** INFORMATION PROVIDED **
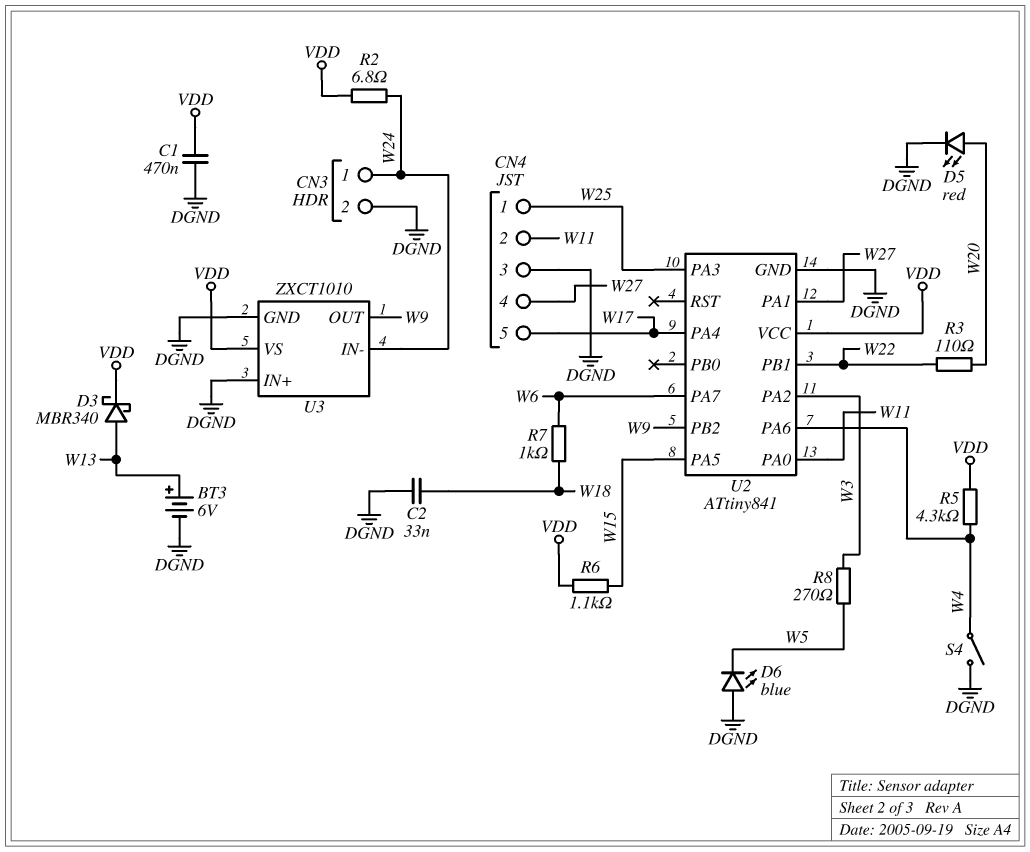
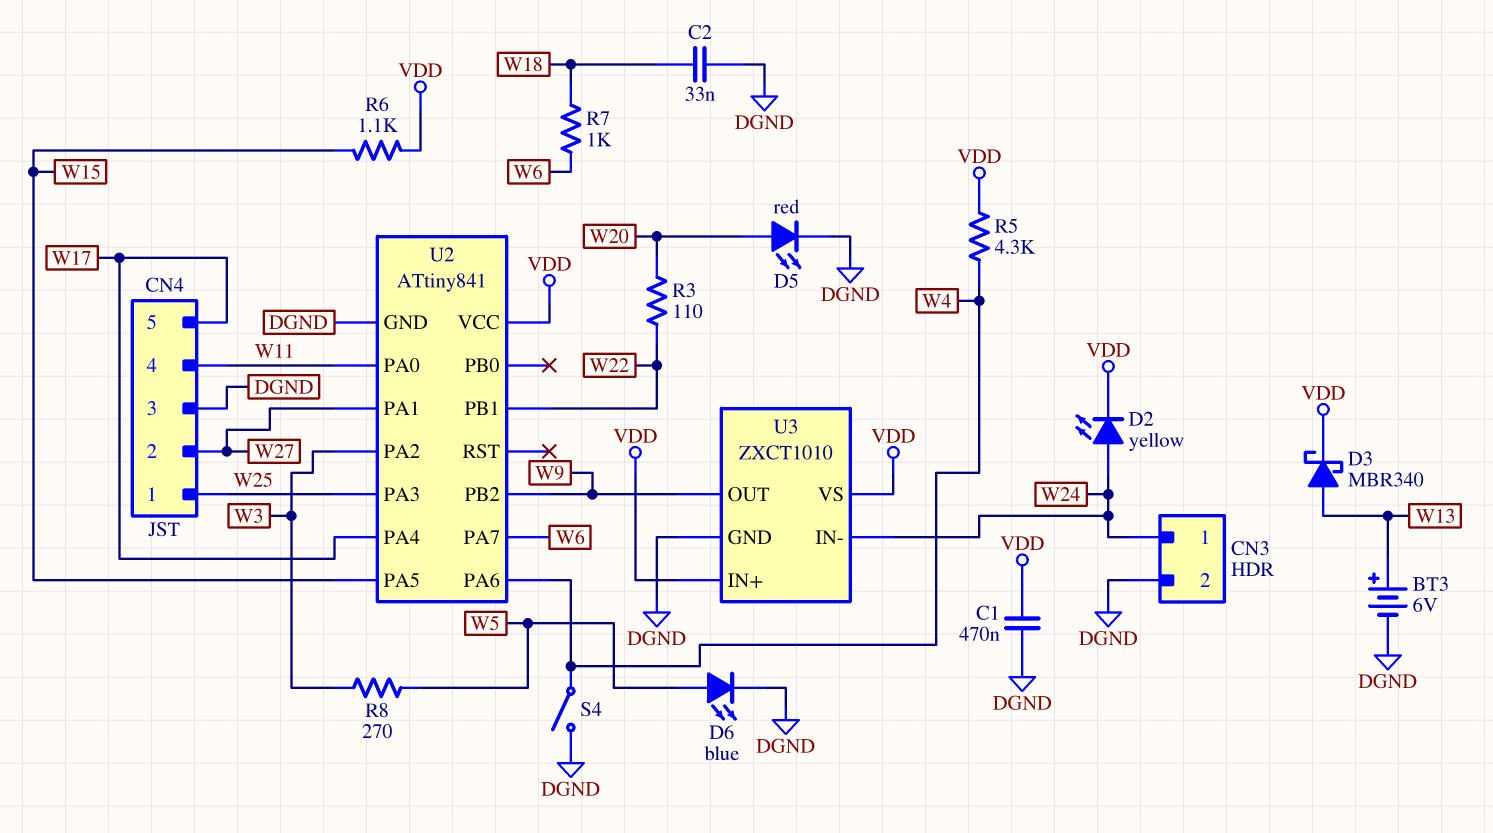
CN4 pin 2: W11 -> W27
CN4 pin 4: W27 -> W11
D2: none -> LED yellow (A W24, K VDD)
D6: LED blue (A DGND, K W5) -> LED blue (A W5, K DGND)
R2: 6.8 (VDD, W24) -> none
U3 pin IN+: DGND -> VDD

** DIRECTIONS FOR THIS TASK **
Count how many lines in the data contain the word "DGND", giving the number without comment.

** SOLUTION TO THIS PROBLEM **
2